● **DIRECTIONS FOR THIS TASK**: Restate all of the following data exactly, keeping any images out of the copy.

SOURCE RECORDS section start

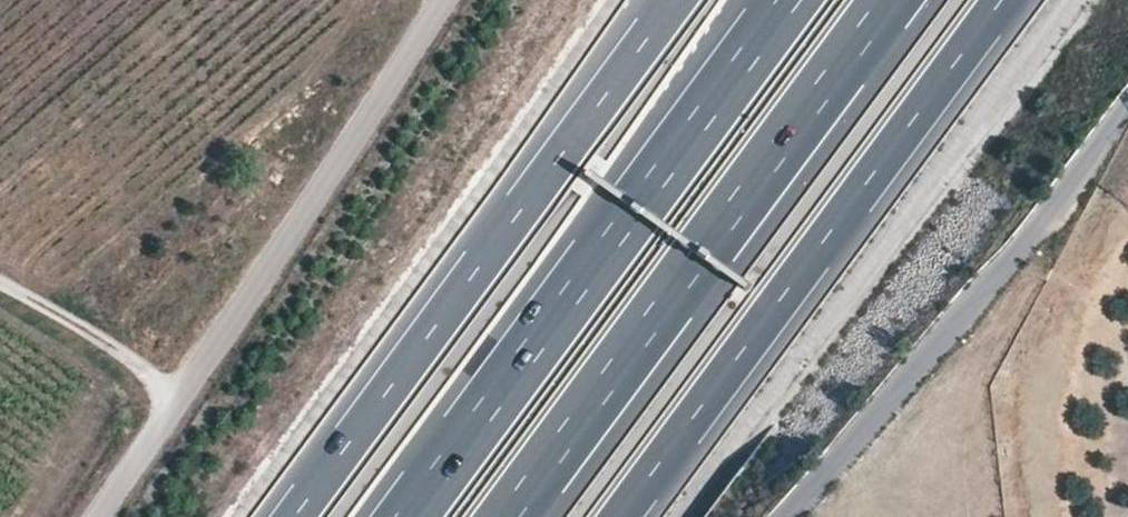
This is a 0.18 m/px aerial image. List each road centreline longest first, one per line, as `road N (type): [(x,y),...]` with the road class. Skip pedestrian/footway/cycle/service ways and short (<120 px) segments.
road 1 (motorway): [(676,0),(294,516)]
road 2 (motorway): [(620,516),(1002,0)]
road 3 (motorway): [(507,516),(889,0)]
road 4 (motorway): [(790,0),(408,516)]
road 5 (residential): [(1127,104),(1020,255),(786,516)]
road 6 (track): [(0,279),(78,324),(173,402)]

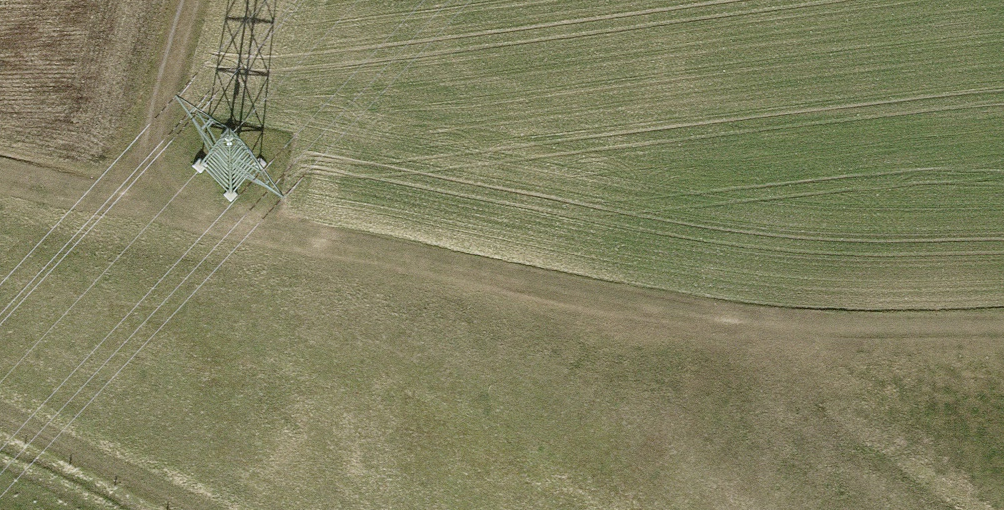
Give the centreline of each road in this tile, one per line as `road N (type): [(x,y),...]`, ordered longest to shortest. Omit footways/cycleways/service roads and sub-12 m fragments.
road 1 (track): [(0,175),(712,319),(789,327),(1003,327)]
road 2 (track): [(751,324),(912,461),(995,509)]
road 3 (track): [(198,509),(0,417)]
road 4 (track): [(191,0),(134,204)]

SOURCE RECORDS section end

● **RESPONSE BOX**:
This is a 0.18 m/px aerial image. List each road centreline longest first, one per line, as `road N (type): [(x,y),...]` with the road class. Skip pedestrian/footway/cycle/service ways and short (<120 px) segments.
road 1 (motorway): [(676,0),(294,516)]
road 2 (motorway): [(620,516),(1002,0)]
road 3 (motorway): [(507,516),(889,0)]
road 4 (motorway): [(790,0),(408,516)]
road 5 (residential): [(1127,104),(1020,255),(786,516)]
road 6 (track): [(0,279),(78,324),(173,402)]

Give the centreline of each road in this tile, one per line as `road N (type): [(x,y),...]`, ordered longest to shortest. Omit footways/cycleways/service roads and sub-12 m fragments.
road 1 (track): [(0,175),(712,319),(789,327),(1003,327)]
road 2 (track): [(751,324),(912,461),(995,509)]
road 3 (track): [(198,509),(0,417)]
road 4 (track): [(191,0),(134,204)]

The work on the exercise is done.